■ PROBLEM DETAILS
Beneath this instruction is a listing; print exactly the lines in it starting at the line that contains "black line at" and going through the line that contains "blue arrow at".

──────── SOURCE RECORDS ────────

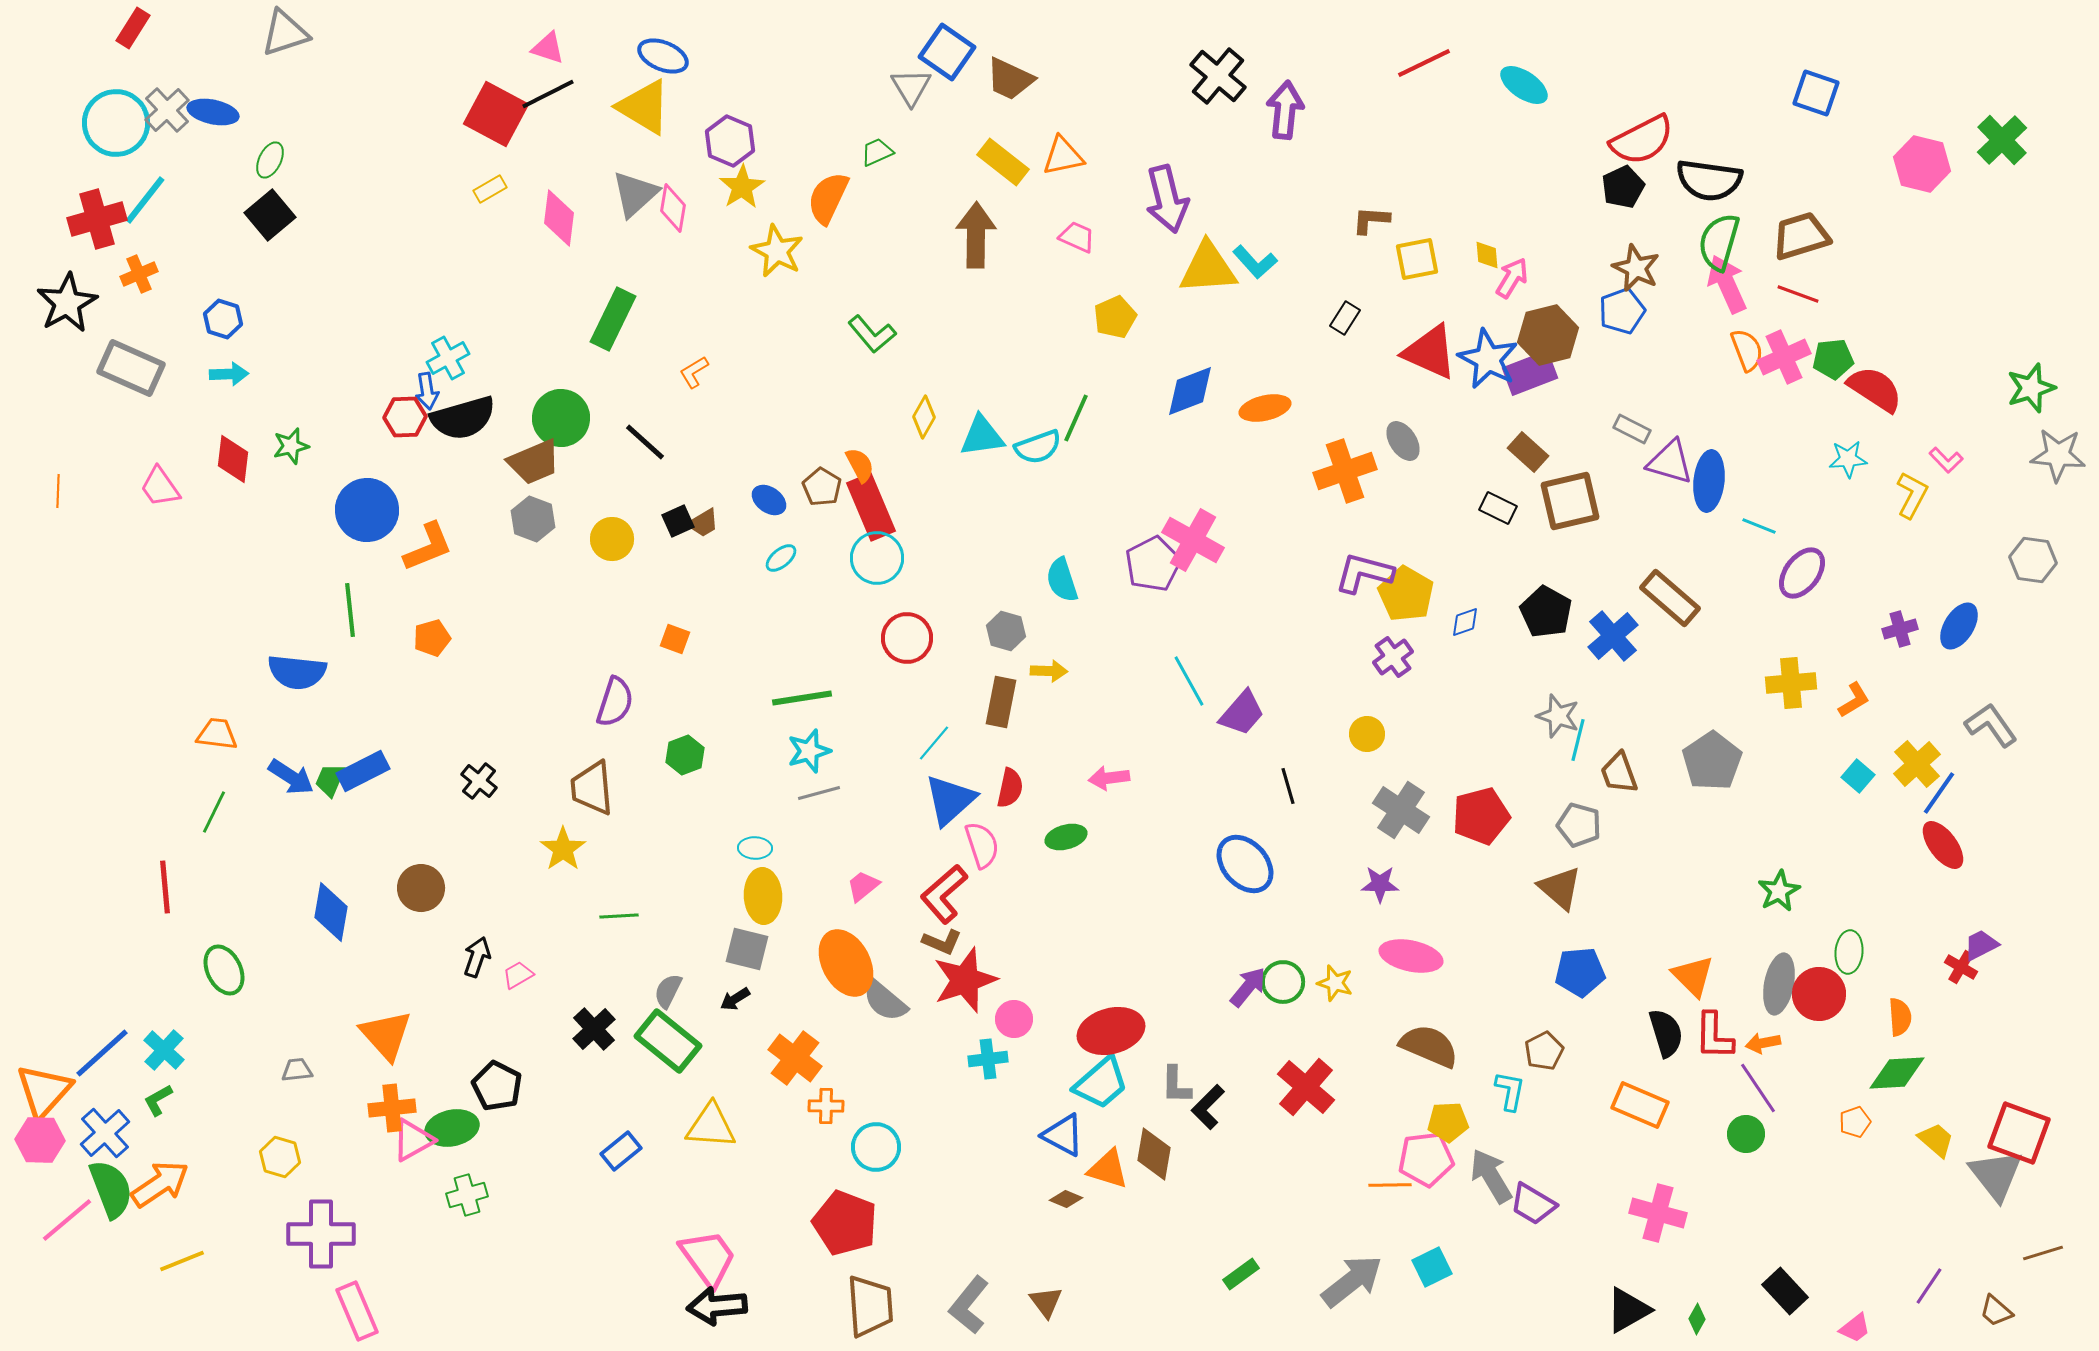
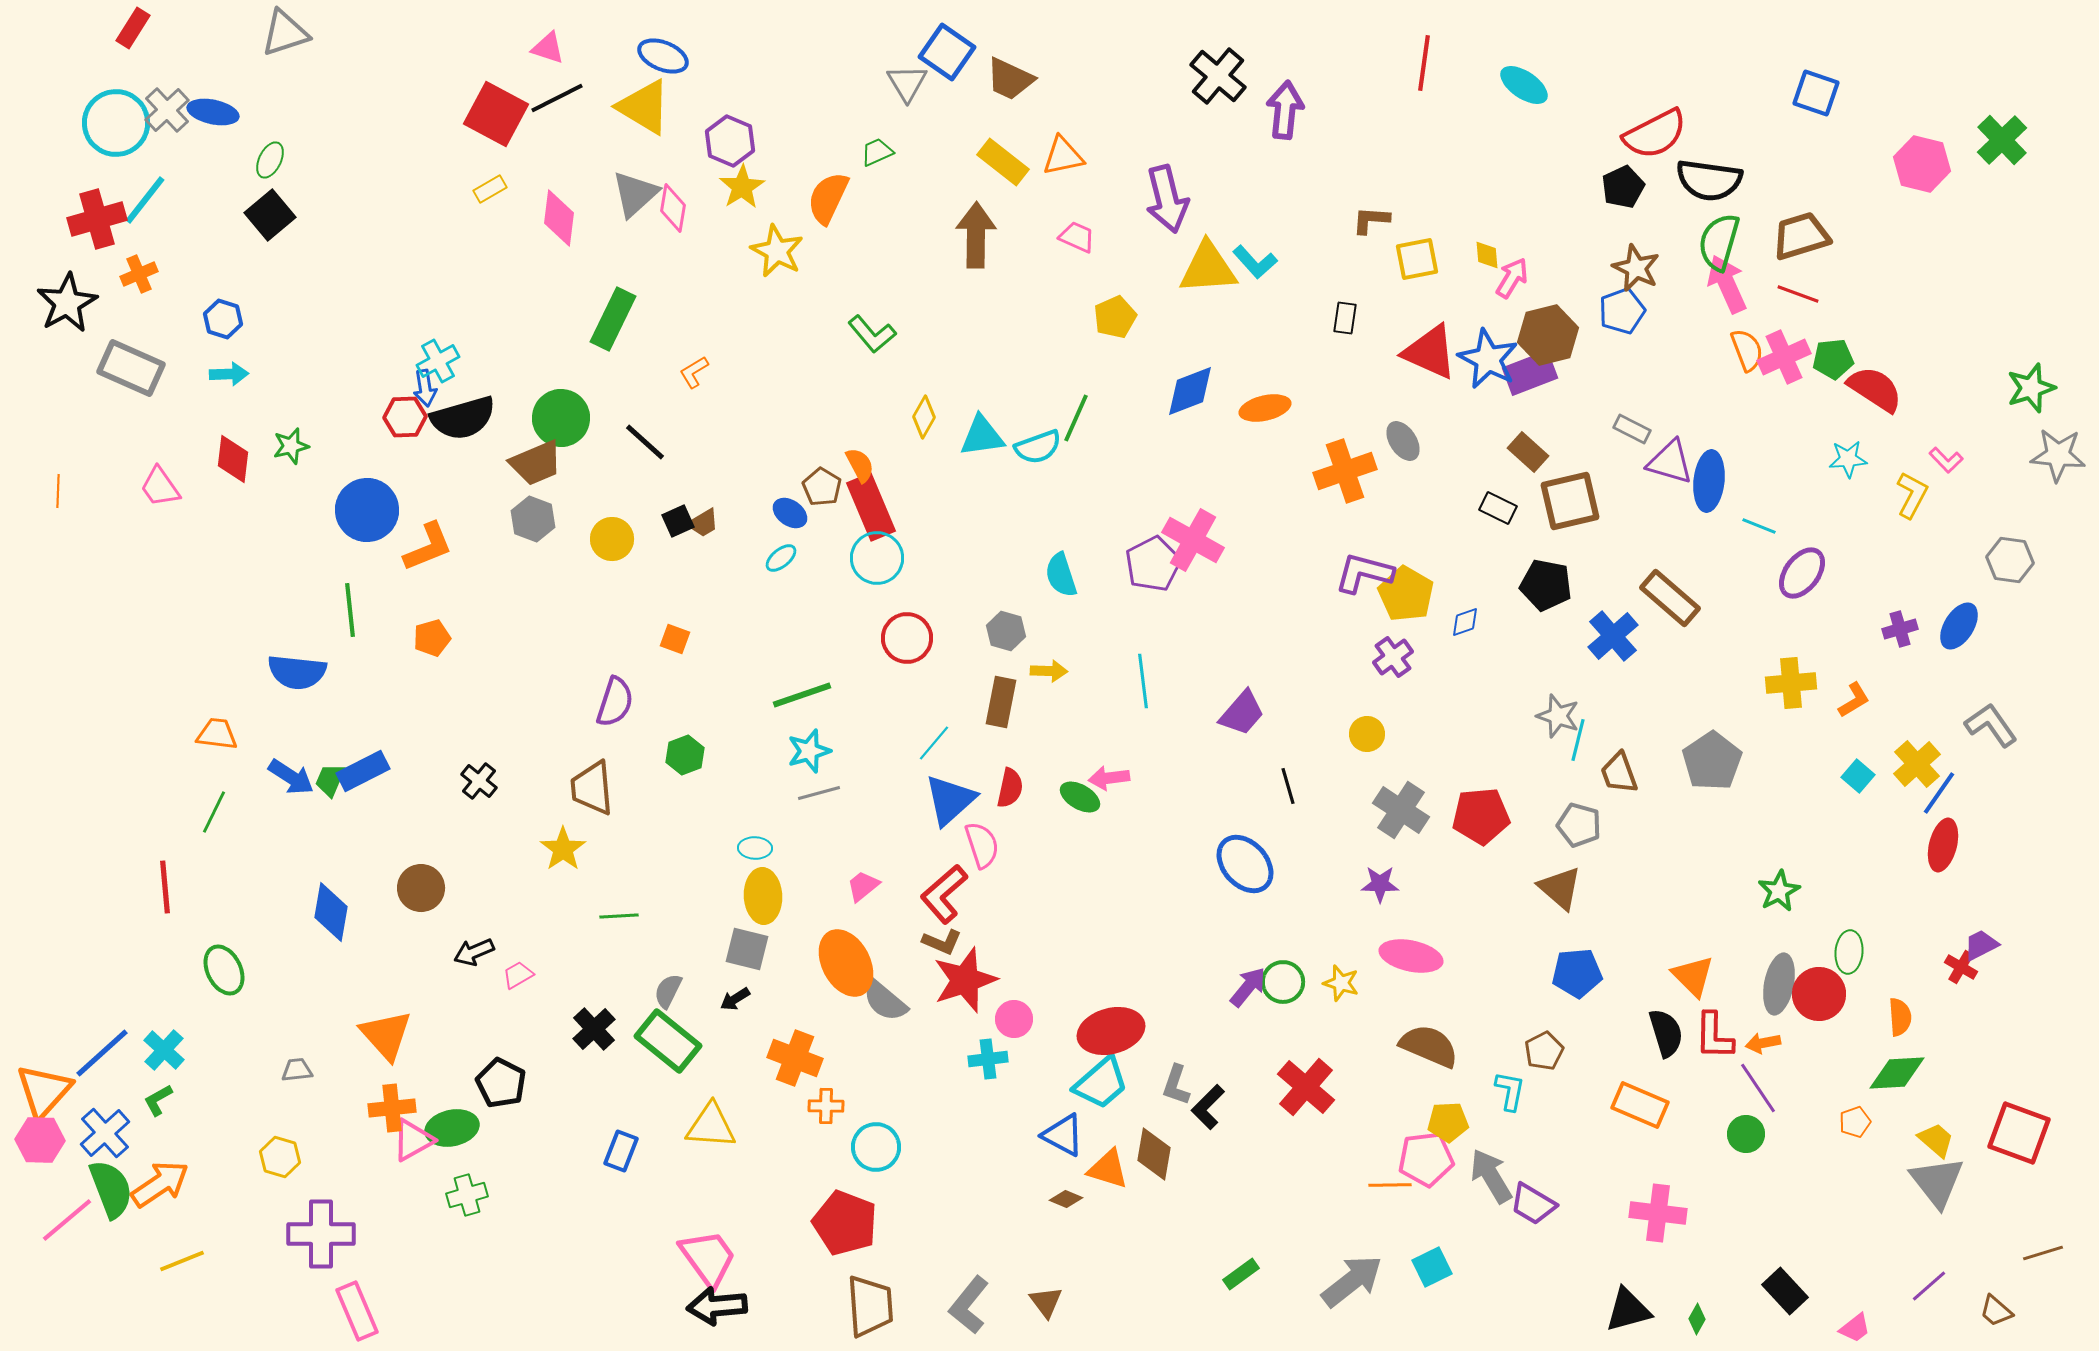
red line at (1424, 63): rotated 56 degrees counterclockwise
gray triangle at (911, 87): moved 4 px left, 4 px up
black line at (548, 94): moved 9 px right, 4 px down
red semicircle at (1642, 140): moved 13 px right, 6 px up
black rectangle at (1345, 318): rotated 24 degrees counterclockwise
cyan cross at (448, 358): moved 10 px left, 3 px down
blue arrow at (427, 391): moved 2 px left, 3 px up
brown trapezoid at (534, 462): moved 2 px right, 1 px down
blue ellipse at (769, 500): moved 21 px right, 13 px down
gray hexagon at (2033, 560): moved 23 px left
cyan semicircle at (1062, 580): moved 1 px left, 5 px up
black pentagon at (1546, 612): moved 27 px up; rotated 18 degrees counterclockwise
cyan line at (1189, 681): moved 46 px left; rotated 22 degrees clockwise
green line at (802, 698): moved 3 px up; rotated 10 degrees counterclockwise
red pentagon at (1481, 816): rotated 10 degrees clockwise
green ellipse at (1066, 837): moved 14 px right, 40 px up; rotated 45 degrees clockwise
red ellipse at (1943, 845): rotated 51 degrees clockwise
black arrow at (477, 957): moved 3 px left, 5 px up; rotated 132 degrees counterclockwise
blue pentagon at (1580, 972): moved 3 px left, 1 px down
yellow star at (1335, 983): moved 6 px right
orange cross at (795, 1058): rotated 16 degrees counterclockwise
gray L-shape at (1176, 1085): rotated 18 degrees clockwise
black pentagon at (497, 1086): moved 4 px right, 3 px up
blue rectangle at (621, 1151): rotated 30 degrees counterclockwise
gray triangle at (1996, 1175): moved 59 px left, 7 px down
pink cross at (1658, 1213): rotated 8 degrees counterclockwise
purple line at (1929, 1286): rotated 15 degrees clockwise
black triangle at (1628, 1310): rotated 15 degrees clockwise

────────
──────── SOURCE RECORDS ────────

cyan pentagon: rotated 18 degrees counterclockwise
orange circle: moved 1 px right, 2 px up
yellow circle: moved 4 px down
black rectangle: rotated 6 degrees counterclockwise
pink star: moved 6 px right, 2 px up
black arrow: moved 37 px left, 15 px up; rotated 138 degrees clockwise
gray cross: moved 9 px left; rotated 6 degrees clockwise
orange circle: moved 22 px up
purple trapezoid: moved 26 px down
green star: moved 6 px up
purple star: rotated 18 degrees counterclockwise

────────
──────── SOURCE RECORDS ────────

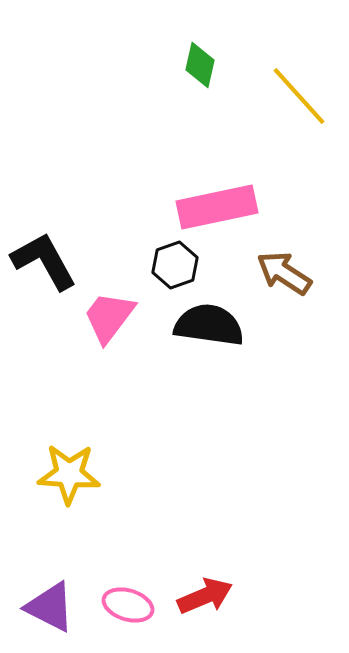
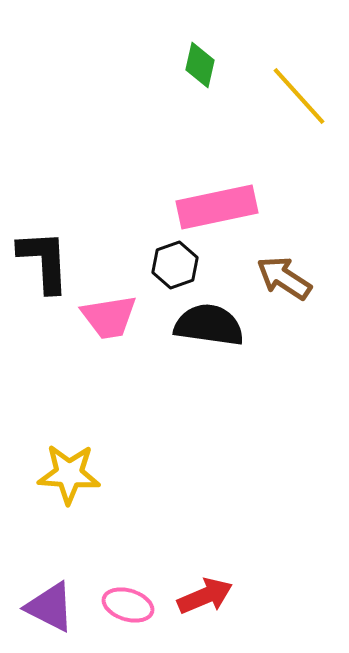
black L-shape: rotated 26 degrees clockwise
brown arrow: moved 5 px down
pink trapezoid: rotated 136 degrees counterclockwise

────────

■ TASK RESPONSE
black line at (548, 94): moved 9 px right, 4 px down
red semicircle at (1642, 140): moved 13 px right, 6 px up
black rectangle at (1345, 318): rotated 24 degrees counterclockwise
cyan cross at (448, 358): moved 10 px left, 3 px down
blue arrow at (427, 391): moved 2 px left, 3 px up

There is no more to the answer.